Task directions.
Search the listing for the word "turquoise" and return each line that contains it.

Dataset content.

__________

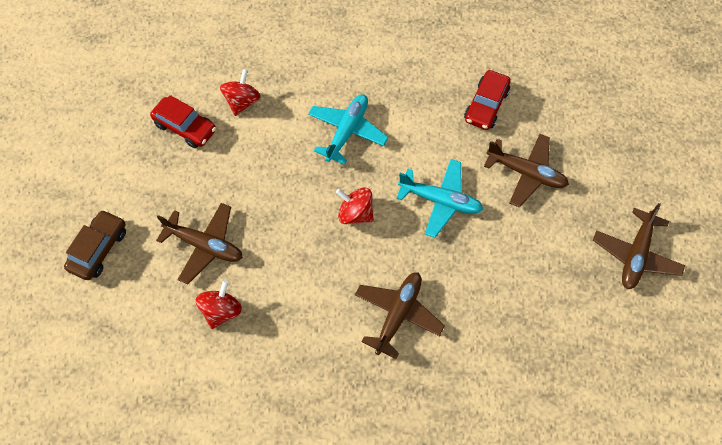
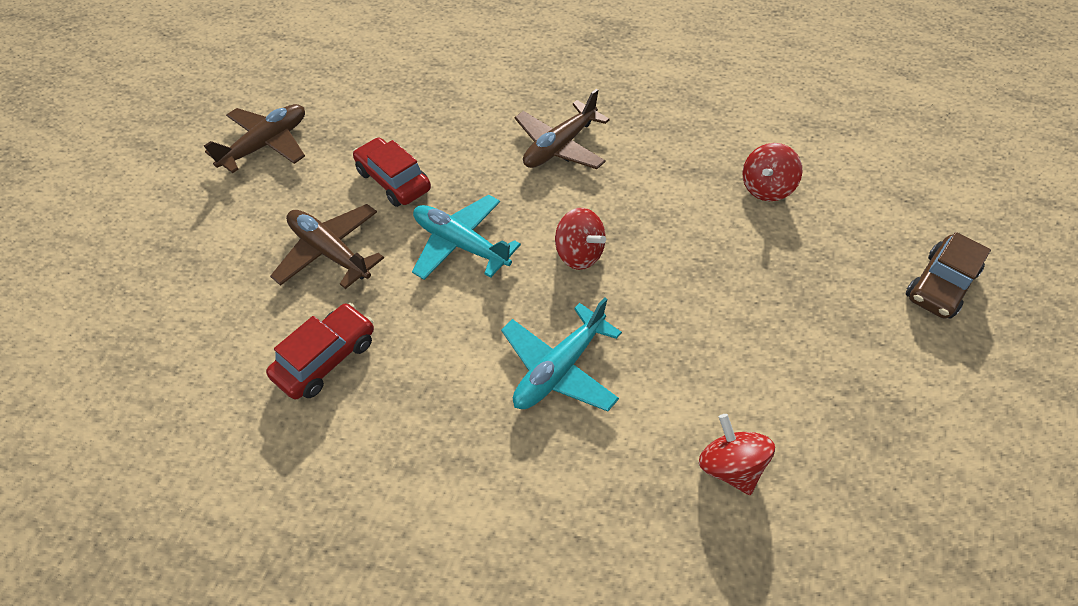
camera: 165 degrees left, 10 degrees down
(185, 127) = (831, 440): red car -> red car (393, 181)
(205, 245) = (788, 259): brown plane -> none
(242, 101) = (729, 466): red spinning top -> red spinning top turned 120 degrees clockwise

__________

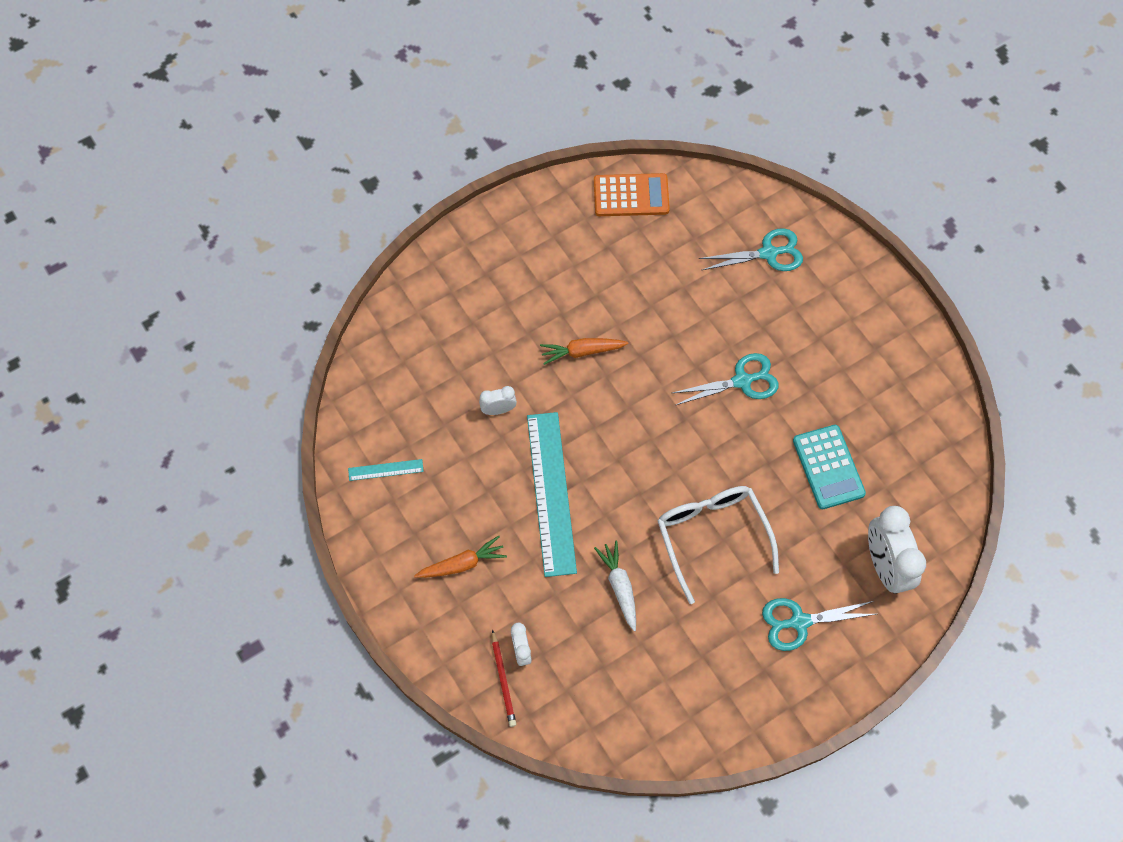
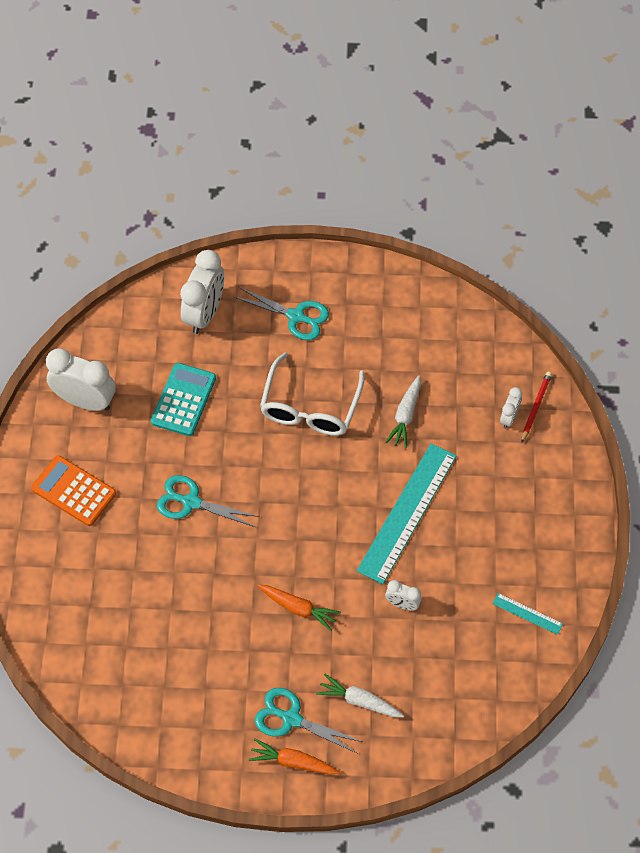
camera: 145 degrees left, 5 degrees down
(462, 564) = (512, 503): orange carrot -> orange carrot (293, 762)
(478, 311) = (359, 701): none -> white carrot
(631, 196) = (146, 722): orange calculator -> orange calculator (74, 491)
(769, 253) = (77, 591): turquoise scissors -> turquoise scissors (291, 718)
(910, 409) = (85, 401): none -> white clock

__________

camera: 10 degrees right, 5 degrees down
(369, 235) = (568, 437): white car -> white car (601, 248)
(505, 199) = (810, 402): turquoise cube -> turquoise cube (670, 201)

__________

Problem solution.
(769, 253) = (77, 591): turquoise scissors -> turquoise scissors (291, 718)
(505, 199) = (810, 402): turquoise cube -> turquoise cube (670, 201)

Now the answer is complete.